• **TASK STATEMENT**:
The lines to be copied are those below that contain "degrees".
BEGIN PROVIDED MATERIAL
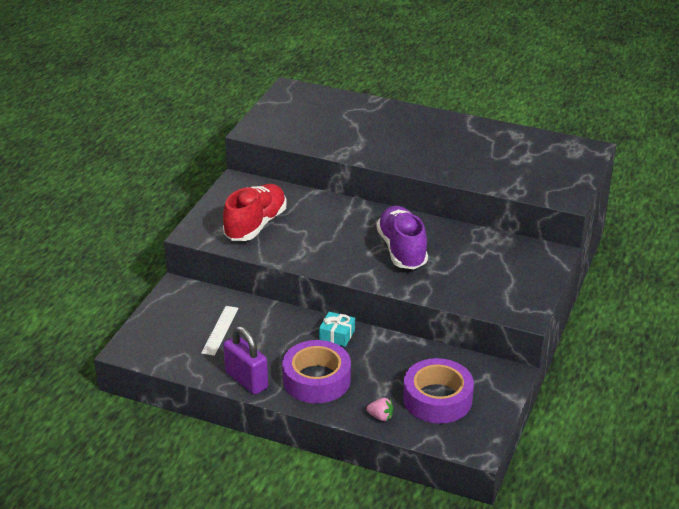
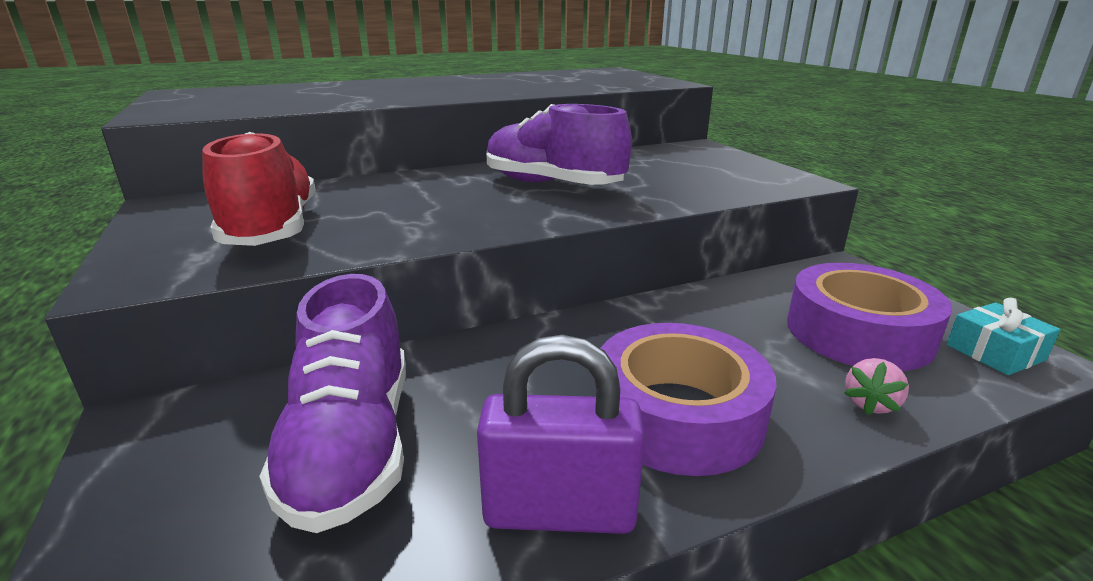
camera: 45 degrees left, 10 degrees down
(220, 330) = (352, 445): white ruler -> purple shoe
(337, 335) = (584, 334): turquoise gift -> turquoise gift (995, 352)
(380, 417) = (870, 404): pink strawberry -> pink strawberry turned 150 degrees clockwise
END PROVIDED MATERIAL
• **RESULT BELOW**:
camera: 45 degrees left, 10 degrees down
(380, 417) = (870, 404): pink strawberry -> pink strawberry turned 150 degrees clockwise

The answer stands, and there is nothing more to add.